Exercise brief
Reproduce the entries that follow precisely, setting aside any images.

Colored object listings
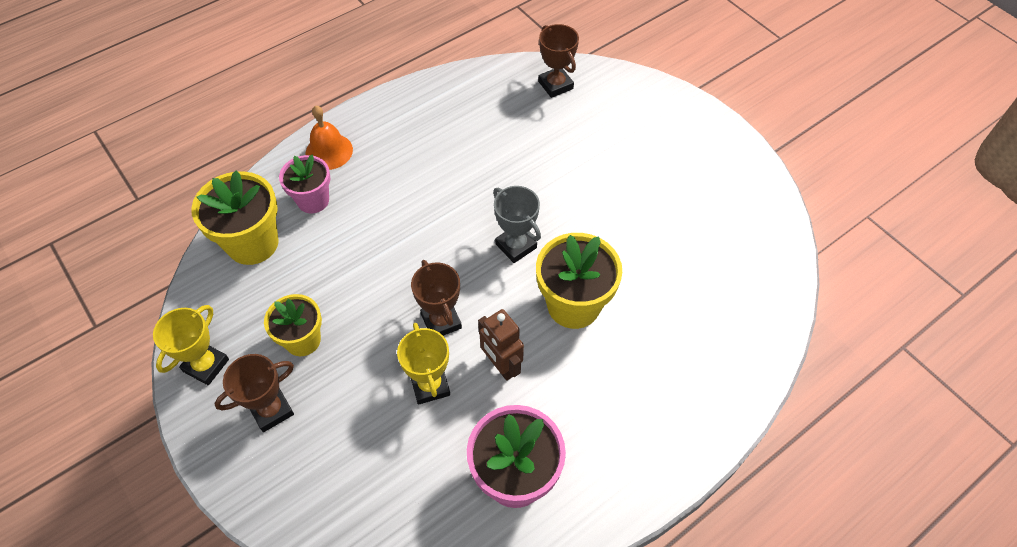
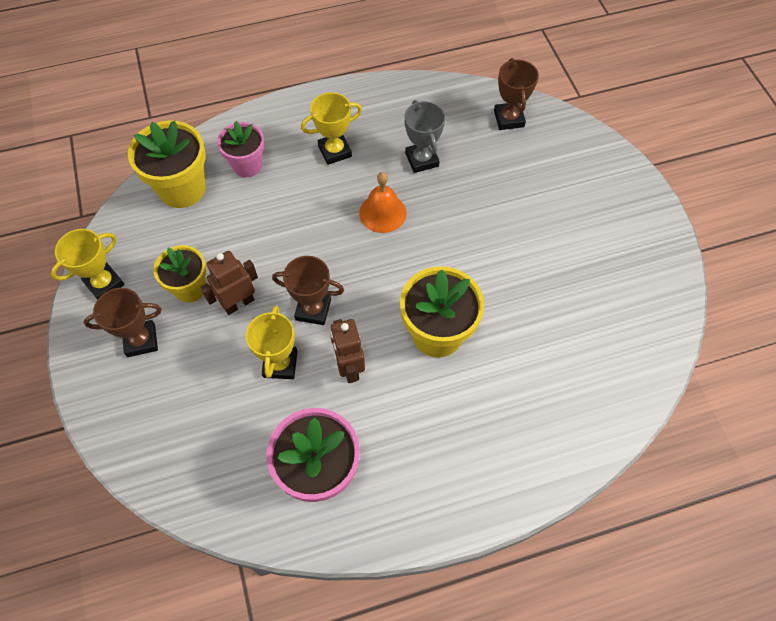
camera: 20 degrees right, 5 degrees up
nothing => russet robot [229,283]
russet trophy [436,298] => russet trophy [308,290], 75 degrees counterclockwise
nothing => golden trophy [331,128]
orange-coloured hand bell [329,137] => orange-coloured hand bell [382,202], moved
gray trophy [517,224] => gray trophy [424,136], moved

Your response
camera: 20 degrees right, 5 degrees up
nothing => russet robot [229,283]
russet trophy [436,298] => russet trophy [308,290], 75 degrees counterclockwise
nothing => golden trophy [331,128]
orange-coloured hand bell [329,137] => orange-coloured hand bell [382,202], moved
gray trophy [517,224] => gray trophy [424,136], moved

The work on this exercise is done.